### What you should do
Exactly as they appear, transcribe the entries and skip any pictures.

(Change listing data)
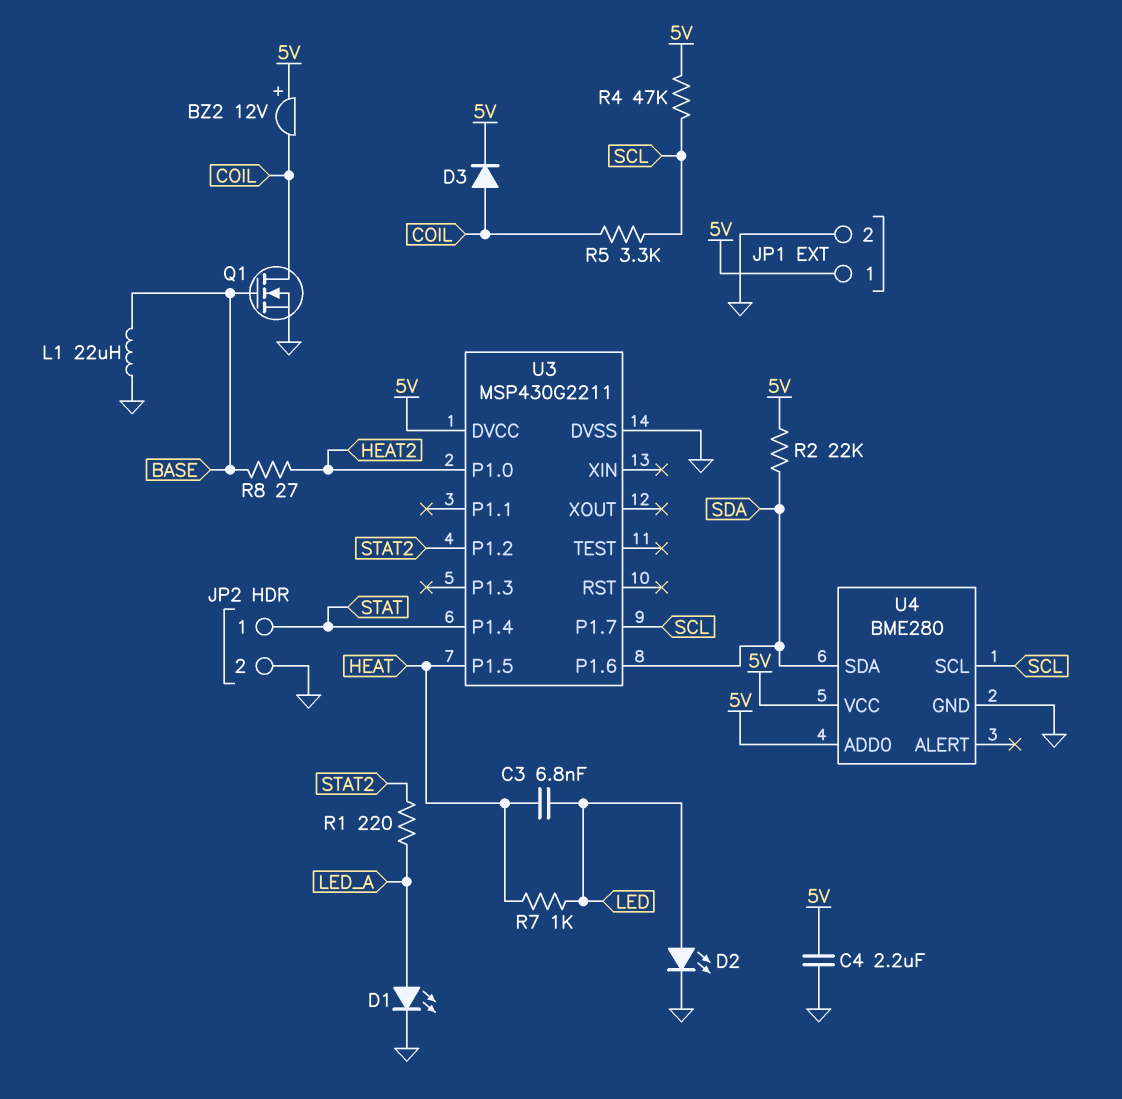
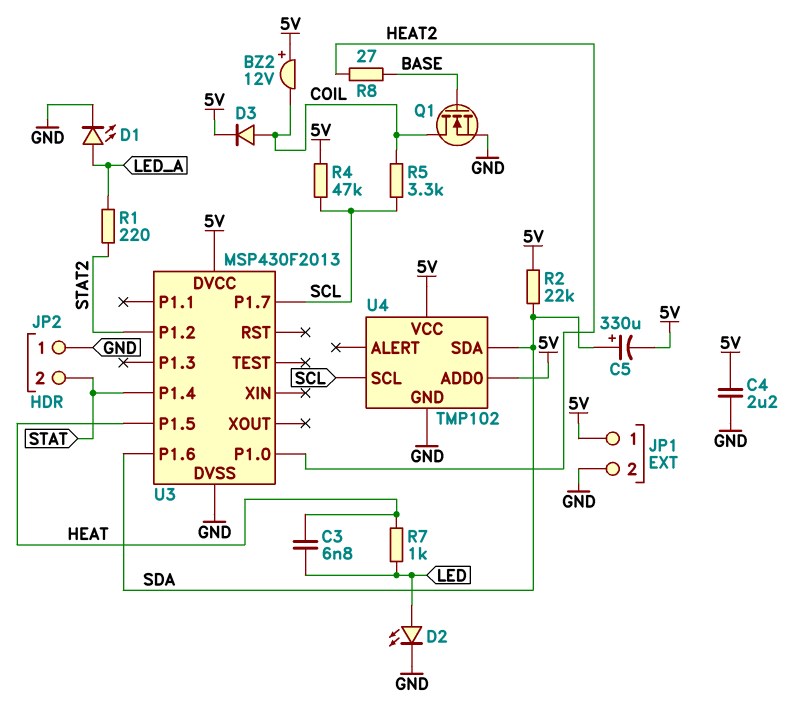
C5: none -> 330uF (plus SDA, minus 5V)
JP2 pin 1: STAT -> GND
JP2 pin 2: GND -> STAT
L1: 22uH (BASE, GND) -> none
U3: MSP430G2211 -> MSP430F2013
U4: BME280 -> TMP102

### Task answer
C5: none -> 330uF (plus SDA, minus 5V)
JP2 pin 1: STAT -> GND
JP2 pin 2: GND -> STAT
L1: 22uH (BASE, GND) -> none
U3: MSP430G2211 -> MSP430F2013
U4: BME280 -> TMP102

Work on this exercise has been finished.